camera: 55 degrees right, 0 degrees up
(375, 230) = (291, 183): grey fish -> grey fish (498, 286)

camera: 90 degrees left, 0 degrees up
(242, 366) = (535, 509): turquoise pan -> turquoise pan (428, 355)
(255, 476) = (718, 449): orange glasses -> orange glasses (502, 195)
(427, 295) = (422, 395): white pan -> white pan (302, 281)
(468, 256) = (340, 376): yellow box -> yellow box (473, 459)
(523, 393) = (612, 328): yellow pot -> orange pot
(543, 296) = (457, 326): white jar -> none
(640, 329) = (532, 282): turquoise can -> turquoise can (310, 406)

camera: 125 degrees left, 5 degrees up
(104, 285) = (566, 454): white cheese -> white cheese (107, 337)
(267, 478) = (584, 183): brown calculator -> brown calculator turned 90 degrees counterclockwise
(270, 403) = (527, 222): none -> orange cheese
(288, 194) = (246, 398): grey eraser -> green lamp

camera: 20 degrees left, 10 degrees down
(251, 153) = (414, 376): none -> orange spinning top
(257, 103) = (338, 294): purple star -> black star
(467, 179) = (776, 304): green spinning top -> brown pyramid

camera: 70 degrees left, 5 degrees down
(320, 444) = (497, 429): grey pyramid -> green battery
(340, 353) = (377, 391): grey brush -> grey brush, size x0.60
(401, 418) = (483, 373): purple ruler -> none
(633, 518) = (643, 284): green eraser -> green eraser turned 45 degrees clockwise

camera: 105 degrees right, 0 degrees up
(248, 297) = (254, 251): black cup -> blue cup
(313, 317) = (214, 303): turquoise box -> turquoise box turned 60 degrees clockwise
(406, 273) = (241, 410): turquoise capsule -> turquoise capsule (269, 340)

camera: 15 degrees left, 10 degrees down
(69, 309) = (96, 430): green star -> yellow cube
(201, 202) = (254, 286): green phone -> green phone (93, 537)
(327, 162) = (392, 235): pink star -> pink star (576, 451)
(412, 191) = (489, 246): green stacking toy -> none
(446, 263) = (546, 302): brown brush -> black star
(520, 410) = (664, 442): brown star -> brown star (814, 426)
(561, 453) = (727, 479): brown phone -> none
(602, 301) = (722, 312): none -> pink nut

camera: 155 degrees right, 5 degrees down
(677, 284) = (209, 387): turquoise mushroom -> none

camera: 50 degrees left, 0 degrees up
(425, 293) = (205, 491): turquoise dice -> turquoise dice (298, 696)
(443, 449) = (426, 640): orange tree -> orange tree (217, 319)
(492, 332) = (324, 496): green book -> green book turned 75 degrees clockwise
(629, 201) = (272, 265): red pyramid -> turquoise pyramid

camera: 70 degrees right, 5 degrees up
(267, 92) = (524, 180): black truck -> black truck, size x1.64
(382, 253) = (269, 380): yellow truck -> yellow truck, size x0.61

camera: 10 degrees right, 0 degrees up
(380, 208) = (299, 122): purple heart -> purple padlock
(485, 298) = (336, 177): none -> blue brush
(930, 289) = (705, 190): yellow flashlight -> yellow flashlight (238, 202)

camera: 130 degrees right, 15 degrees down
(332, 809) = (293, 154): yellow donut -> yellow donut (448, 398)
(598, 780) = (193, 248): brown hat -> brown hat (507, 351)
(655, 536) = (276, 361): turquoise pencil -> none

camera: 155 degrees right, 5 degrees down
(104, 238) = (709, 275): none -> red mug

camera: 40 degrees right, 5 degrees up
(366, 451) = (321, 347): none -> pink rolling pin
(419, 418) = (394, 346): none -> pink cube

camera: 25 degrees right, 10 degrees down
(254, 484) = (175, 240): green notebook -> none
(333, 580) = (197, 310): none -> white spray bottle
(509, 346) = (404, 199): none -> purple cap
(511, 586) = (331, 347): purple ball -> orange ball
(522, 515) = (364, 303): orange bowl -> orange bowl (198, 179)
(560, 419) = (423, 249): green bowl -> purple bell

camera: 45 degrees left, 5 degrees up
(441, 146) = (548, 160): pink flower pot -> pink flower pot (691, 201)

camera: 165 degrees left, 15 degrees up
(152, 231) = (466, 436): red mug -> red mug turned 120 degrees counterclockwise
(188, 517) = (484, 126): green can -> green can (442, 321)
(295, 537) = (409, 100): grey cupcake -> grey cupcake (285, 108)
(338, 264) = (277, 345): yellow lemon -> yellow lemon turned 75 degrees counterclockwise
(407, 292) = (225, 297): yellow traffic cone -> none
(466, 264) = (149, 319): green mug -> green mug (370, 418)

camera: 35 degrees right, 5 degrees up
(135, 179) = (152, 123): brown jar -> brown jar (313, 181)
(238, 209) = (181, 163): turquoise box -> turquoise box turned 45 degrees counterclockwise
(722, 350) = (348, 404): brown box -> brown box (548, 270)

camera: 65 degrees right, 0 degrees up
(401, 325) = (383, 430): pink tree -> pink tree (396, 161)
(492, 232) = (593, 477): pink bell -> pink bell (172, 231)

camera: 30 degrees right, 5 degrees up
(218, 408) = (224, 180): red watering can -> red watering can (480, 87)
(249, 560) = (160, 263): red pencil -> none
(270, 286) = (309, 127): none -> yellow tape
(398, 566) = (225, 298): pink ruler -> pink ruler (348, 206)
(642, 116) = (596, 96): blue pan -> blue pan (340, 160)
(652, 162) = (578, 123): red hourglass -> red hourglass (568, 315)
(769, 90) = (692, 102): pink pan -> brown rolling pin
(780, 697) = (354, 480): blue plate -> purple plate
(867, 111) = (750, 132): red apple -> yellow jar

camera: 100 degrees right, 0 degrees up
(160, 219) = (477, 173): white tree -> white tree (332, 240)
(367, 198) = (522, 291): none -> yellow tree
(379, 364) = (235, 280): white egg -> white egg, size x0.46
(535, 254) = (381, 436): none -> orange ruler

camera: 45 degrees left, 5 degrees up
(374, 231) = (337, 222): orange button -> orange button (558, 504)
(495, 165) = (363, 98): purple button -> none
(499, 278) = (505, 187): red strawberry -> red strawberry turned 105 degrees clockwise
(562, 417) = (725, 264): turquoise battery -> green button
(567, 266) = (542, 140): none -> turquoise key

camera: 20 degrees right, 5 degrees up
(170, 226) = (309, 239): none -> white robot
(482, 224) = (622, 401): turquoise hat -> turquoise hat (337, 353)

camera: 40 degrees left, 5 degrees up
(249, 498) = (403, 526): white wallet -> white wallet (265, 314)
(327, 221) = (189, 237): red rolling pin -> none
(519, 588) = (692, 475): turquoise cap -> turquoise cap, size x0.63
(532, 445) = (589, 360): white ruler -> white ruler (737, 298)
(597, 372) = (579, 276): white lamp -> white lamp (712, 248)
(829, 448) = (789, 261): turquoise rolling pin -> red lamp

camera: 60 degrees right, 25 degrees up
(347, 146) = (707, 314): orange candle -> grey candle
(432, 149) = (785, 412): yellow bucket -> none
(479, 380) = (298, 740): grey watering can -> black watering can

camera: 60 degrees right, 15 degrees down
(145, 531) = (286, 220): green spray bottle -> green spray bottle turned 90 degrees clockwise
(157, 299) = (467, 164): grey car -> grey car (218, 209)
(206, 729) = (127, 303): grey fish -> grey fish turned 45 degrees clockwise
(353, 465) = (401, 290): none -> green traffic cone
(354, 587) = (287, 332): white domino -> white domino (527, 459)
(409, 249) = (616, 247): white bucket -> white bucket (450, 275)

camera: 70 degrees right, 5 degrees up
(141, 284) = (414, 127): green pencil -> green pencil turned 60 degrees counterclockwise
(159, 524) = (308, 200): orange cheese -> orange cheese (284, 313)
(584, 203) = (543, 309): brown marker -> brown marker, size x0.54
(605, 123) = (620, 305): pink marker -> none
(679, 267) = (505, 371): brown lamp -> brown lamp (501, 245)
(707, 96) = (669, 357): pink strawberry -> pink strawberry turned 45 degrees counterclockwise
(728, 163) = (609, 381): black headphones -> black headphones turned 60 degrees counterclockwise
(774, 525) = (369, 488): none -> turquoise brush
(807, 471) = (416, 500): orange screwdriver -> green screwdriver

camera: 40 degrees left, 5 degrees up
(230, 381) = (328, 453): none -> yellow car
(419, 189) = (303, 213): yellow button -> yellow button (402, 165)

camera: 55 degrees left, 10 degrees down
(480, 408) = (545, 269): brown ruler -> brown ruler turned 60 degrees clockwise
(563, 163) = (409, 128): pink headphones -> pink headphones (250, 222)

• **About this task**:
Transcribe, exactly and without additions, the lines of the records above, beginning with the line that contains "(338, 264) = (277, 345): yellow" and ending with the line that contains "camera: 35 degrees right, 5 degrees up", both included.

• **Response area**:
(338, 264) = (277, 345): yellow lemon -> yellow lemon turned 75 degrees counterclockwise
(407, 292) = (225, 297): yellow traffic cone -> none
(466, 264) = (149, 319): green mug -> green mug (370, 418)

camera: 35 degrees right, 5 degrees up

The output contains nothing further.